Work to be completed >>
Revise the part of the listing that opens with the line containing "cyan rectangle: moved" and closes with the line containing "black star: moved 4 px left", replacing "rotated" with "turned" and changing nothing else. Reproduce only those lines, omitting the pictures.

Source data >>
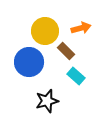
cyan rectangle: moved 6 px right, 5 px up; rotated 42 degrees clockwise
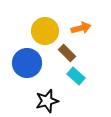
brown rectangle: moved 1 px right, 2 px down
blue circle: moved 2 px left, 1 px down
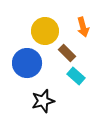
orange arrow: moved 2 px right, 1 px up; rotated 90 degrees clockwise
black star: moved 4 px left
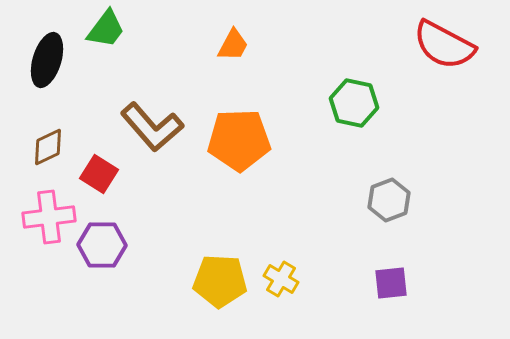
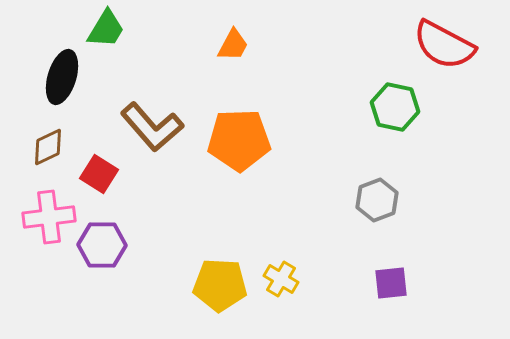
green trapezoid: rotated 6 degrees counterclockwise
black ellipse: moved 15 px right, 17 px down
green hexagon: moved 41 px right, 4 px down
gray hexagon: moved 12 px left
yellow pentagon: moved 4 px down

* * *

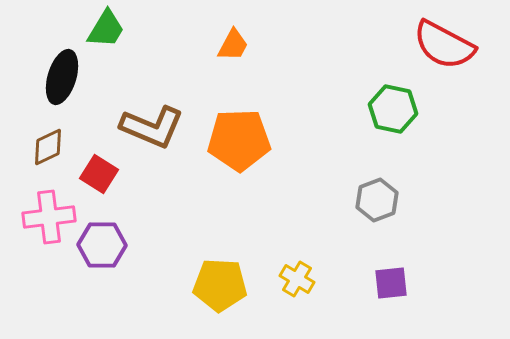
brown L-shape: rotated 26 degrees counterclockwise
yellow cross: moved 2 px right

Result of this task >>
cyan rectangle: moved 6 px right, 5 px up; turned 42 degrees clockwise
brown rectangle: moved 1 px right, 2 px down
blue circle: moved 2 px left, 1 px down
orange arrow: moved 2 px right, 1 px up; turned 90 degrees clockwise
black star: moved 4 px left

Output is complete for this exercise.